Task — Nothing but an exact copy of the records is expected here.
---- Data supplied
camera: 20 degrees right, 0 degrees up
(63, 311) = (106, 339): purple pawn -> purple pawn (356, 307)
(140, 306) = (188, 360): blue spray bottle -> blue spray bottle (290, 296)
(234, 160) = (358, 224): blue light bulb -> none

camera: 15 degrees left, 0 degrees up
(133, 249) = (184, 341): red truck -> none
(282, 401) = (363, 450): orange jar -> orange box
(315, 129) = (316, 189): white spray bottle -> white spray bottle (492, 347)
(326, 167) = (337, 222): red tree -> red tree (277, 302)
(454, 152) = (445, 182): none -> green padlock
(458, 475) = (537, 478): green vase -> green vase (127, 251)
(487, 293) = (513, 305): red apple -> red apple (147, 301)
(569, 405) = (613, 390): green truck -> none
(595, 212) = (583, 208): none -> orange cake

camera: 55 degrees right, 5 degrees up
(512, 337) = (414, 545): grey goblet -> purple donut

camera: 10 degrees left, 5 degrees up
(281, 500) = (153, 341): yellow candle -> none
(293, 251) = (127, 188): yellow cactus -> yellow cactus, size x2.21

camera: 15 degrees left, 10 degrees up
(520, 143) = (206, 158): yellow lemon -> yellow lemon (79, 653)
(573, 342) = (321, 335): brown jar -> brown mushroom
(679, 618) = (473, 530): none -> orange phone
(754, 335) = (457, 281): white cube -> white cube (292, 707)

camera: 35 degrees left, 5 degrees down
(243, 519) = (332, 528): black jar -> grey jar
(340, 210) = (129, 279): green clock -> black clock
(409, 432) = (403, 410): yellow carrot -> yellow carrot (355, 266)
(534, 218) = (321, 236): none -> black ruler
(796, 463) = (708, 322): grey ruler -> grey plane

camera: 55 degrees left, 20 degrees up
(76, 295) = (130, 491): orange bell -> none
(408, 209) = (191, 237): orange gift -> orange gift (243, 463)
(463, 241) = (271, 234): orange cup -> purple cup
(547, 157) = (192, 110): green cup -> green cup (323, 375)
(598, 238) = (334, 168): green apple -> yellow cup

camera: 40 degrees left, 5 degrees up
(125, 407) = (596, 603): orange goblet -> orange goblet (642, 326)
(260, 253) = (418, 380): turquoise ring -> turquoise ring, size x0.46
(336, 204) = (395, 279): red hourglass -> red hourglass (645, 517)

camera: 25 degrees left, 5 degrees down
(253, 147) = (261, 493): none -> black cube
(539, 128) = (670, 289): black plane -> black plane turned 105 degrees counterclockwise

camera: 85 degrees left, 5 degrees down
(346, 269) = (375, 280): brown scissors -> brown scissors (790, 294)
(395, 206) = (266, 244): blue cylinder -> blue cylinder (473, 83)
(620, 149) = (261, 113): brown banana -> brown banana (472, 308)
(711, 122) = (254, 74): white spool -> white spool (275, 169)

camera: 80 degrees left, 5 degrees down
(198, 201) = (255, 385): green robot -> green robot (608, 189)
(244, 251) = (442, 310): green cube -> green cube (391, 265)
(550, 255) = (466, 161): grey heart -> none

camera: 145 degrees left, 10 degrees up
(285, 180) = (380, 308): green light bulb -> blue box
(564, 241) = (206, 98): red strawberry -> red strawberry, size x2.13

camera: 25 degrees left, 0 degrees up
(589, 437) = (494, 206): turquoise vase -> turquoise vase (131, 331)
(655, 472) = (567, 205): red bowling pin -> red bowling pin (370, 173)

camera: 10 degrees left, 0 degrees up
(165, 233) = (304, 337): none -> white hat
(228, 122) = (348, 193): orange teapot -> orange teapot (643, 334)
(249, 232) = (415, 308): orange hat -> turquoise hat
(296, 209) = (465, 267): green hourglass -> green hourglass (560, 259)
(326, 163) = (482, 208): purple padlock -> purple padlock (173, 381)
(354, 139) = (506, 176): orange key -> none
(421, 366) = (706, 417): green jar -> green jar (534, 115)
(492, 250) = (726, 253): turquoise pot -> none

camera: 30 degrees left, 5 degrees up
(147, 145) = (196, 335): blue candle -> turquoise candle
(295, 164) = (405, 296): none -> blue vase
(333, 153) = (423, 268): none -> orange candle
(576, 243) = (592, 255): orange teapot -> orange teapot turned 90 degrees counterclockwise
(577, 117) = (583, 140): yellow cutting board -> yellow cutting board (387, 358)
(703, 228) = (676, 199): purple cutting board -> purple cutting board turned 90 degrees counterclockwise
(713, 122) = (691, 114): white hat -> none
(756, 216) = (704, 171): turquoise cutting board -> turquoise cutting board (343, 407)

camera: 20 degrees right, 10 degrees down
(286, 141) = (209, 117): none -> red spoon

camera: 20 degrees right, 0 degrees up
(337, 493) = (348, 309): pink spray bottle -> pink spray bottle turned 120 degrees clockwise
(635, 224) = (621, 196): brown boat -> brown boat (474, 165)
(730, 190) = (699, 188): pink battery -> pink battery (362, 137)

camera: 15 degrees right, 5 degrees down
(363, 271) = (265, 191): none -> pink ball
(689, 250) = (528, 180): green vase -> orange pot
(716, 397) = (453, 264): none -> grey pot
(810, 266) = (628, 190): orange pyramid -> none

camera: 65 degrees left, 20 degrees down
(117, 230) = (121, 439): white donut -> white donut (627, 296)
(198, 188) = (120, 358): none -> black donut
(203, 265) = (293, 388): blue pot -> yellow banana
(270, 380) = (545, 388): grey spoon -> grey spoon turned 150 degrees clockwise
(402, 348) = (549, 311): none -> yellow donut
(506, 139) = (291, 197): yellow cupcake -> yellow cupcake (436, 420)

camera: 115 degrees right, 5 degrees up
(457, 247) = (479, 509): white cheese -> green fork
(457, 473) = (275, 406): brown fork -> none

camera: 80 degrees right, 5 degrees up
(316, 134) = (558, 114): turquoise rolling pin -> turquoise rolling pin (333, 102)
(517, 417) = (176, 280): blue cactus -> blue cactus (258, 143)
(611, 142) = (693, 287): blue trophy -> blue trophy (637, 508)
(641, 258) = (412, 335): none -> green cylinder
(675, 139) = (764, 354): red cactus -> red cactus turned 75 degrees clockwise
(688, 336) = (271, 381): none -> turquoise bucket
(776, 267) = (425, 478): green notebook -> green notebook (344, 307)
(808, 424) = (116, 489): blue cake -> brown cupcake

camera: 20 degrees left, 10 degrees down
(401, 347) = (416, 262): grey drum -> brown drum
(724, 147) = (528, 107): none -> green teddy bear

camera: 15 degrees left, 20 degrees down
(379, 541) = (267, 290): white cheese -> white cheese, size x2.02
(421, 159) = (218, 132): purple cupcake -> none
--------
Exercise result —
camera: 20 degrees right, 0 degrees up
(63, 311) = (106, 339): purple pawn -> purple pawn (356, 307)
(140, 306) = (188, 360): blue spray bottle -> blue spray bottle (290, 296)
(234, 160) = (358, 224): blue light bulb -> none

camera: 15 degrees left, 0 degrees up
(133, 249) = (184, 341): red truck -> none
(282, 401) = (363, 450): orange jar -> orange box
(315, 129) = (316, 189): white spray bottle -> white spray bottle (492, 347)
(326, 167) = (337, 222): red tree -> red tree (277, 302)
(454, 152) = (445, 182): none -> green padlock
(458, 475) = (537, 478): green vase -> green vase (127, 251)
(487, 293) = (513, 305): red apple -> red apple (147, 301)
(569, 405) = (613, 390): green truck -> none
(595, 212) = (583, 208): none -> orange cake

camera: 55 degrees right, 5 degrees up
(512, 337) = (414, 545): grey goblet -> purple donut

camera: 10 degrees left, 5 degrees up
(281, 500) = (153, 341): yellow candle -> none
(293, 251) = (127, 188): yellow cactus -> yellow cactus, size x2.21

camera: 15 degrees left, 10 degrees up
(520, 143) = (206, 158): yellow lemon -> yellow lemon (79, 653)
(573, 342) = (321, 335): brown jar -> brown mushroom
(679, 618) = (473, 530): none -> orange phone
(754, 335) = (457, 281): white cube -> white cube (292, 707)

camera: 35 degrees left, 5 degrees down
(243, 519) = (332, 528): black jar -> grey jar
(340, 210) = (129, 279): green clock -> black clock
(409, 432) = (403, 410): yellow carrot -> yellow carrot (355, 266)
(534, 218) = (321, 236): none -> black ruler
(796, 463) = (708, 322): grey ruler -> grey plane

camera: 55 degrees left, 20 degrees up
(76, 295) = (130, 491): orange bell -> none
(408, 209) = (191, 237): orange gift -> orange gift (243, 463)
(463, 241) = (271, 234): orange cup -> purple cup
(547, 157) = (192, 110): green cup -> green cup (323, 375)
(598, 238) = (334, 168): green apple -> yellow cup

camera: 40 degrees left, 5 degrees up
(125, 407) = (596, 603): orange goblet -> orange goblet (642, 326)
(260, 253) = (418, 380): turquoise ring -> turquoise ring, size x0.46
(336, 204) = (395, 279): red hourglass -> red hourglass (645, 517)

camera: 25 degrees left, 5 degrees down
(253, 147) = (261, 493): none -> black cube
(539, 128) = (670, 289): black plane -> black plane turned 105 degrees counterclockwise

camera: 85 degrees left, 5 degrees down
(346, 269) = (375, 280): brown scissors -> brown scissors (790, 294)
(395, 206) = (266, 244): blue cylinder -> blue cylinder (473, 83)
(620, 149) = (261, 113): brown banana -> brown banana (472, 308)
(711, 122) = (254, 74): white spool -> white spool (275, 169)

camera: 80 degrees left, 5 degrees down
(198, 201) = (255, 385): green robot -> green robot (608, 189)
(244, 251) = (442, 310): green cube -> green cube (391, 265)
(550, 255) = (466, 161): grey heart -> none

camera: 145 degrees left, 10 degrees up
(285, 180) = (380, 308): green light bulb -> blue box
(564, 241) = (206, 98): red strawberry -> red strawberry, size x2.13

camera: 25 degrees left, 0 degrees up
(589, 437) = (494, 206): turquoise vase -> turquoise vase (131, 331)
(655, 472) = (567, 205): red bowling pin -> red bowling pin (370, 173)

camera: 10 degrees left, 0 degrees up
(165, 233) = (304, 337): none -> white hat
(228, 122) = (348, 193): orange teapot -> orange teapot (643, 334)
(249, 232) = (415, 308): orange hat -> turquoise hat
(296, 209) = (465, 267): green hourglass -> green hourglass (560, 259)
(326, 163) = (482, 208): purple padlock -> purple padlock (173, 381)
(354, 139) = (506, 176): orange key -> none
(421, 366) = (706, 417): green jar -> green jar (534, 115)
(492, 250) = (726, 253): turquoise pot -> none

camera: 30 degrees left, 5 degrees up
(147, 145) = (196, 335): blue candle -> turquoise candle
(295, 164) = (405, 296): none -> blue vase
(333, 153) = (423, 268): none -> orange candle
(576, 243) = (592, 255): orange teapot -> orange teapot turned 90 degrees counterclockwise
(577, 117) = (583, 140): yellow cutting board -> yellow cutting board (387, 358)
(703, 228) = (676, 199): purple cutting board -> purple cutting board turned 90 degrees counterclockwise
(713, 122) = (691, 114): white hat -> none
(756, 216) = (704, 171): turquoise cutting board -> turquoise cutting board (343, 407)

camera: 20 degrees right, 10 degrees down
(286, 141) = (209, 117): none -> red spoon

camera: 20 degrees right, 0 degrees up
(337, 493) = (348, 309): pink spray bottle -> pink spray bottle turned 120 degrees clockwise
(635, 224) = (621, 196): brown boat -> brown boat (474, 165)
(730, 190) = (699, 188): pink battery -> pink battery (362, 137)

camera: 15 degrees right, 5 degrees down
(363, 271) = (265, 191): none -> pink ball
(689, 250) = (528, 180): green vase -> orange pot
(716, 397) = (453, 264): none -> grey pot
(810, 266) = (628, 190): orange pyramid -> none

camera: 65 degrees left, 20 degrees down
(117, 230) = (121, 439): white donut -> white donut (627, 296)
(198, 188) = (120, 358): none -> black donut
(203, 265) = (293, 388): blue pot -> yellow banana
(270, 380) = (545, 388): grey spoon -> grey spoon turned 150 degrees clockwise
(402, 348) = (549, 311): none -> yellow donut
(506, 139) = (291, 197): yellow cupcake -> yellow cupcake (436, 420)

camera: 115 degrees right, 5 degrees up
(457, 247) = (479, 509): white cheese -> green fork
(457, 473) = (275, 406): brown fork -> none

camera: 80 degrees right, 5 degrees up
(316, 134) = (558, 114): turquoise rolling pin -> turquoise rolling pin (333, 102)
(517, 417) = (176, 280): blue cactus -> blue cactus (258, 143)
(611, 142) = (693, 287): blue trophy -> blue trophy (637, 508)
(641, 258) = (412, 335): none -> green cylinder
(675, 139) = (764, 354): red cactus -> red cactus turned 75 degrees clockwise
(688, 336) = (271, 381): none -> turquoise bucket
(776, 267) = (425, 478): green notebook -> green notebook (344, 307)
(808, 424) = (116, 489): blue cake -> brown cupcake

camera: 20 degrees left, 10 degrees down
(401, 347) = (416, 262): grey drum -> brown drum
(724, 147) = (528, 107): none -> green teddy bear

camera: 15 degrees left, 20 degrees down
(379, 541) = (267, 290): white cheese -> white cheese, size x2.02
(421, 159) = (218, 132): purple cupcake -> none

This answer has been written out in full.